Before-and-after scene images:
^^^^

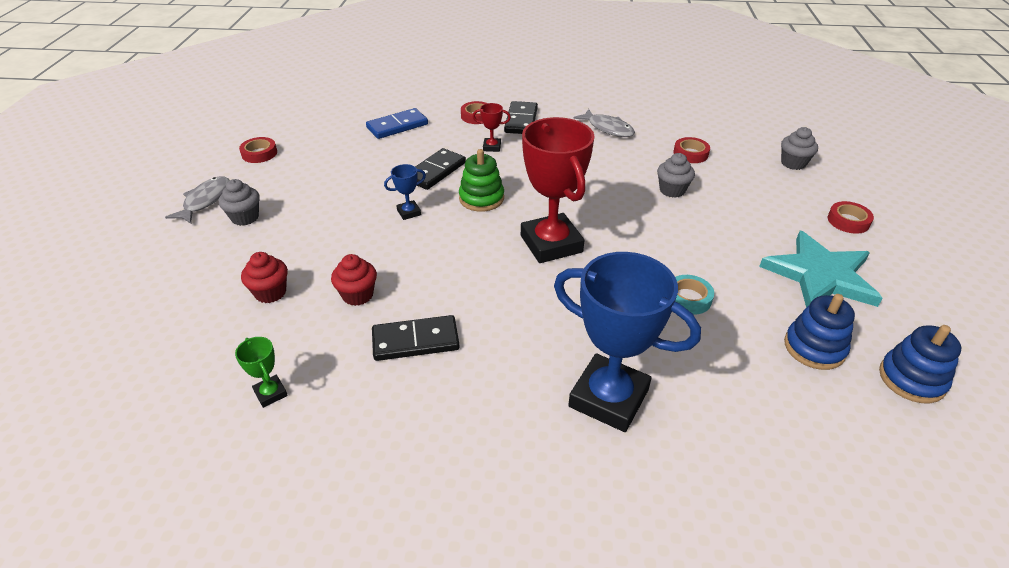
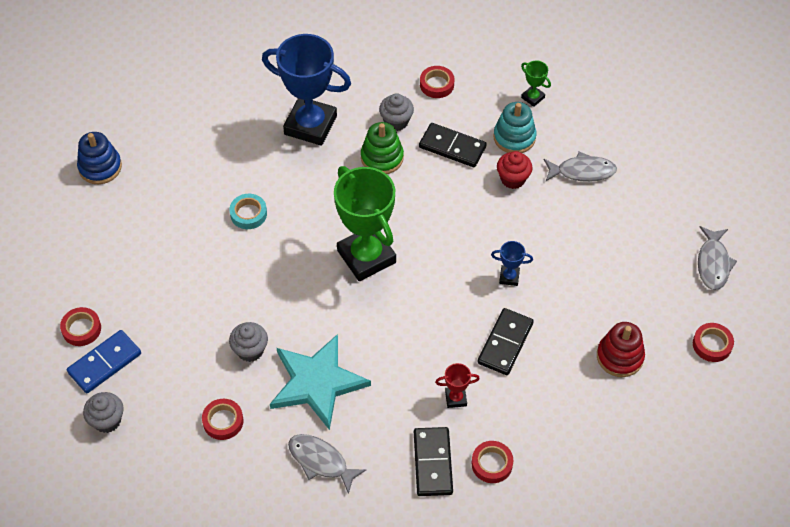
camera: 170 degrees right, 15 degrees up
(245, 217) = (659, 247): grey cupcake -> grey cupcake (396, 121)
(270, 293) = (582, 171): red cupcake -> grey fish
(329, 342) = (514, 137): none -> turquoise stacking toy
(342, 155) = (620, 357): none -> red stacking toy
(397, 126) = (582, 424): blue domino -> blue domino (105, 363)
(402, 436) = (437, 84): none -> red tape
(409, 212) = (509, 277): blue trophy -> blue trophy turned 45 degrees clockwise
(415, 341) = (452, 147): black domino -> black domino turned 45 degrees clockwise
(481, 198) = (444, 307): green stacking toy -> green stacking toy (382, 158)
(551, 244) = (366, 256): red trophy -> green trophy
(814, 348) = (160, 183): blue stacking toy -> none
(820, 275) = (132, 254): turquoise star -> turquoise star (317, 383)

^^^^

__The problem__:
Among the lines above, which ones hold the string "domino"? Show them.

__Reply__:
(397, 126) = (582, 424): blue domino -> blue domino (105, 363)
(415, 341) = (452, 147): black domino -> black domino turned 45 degrees clockwise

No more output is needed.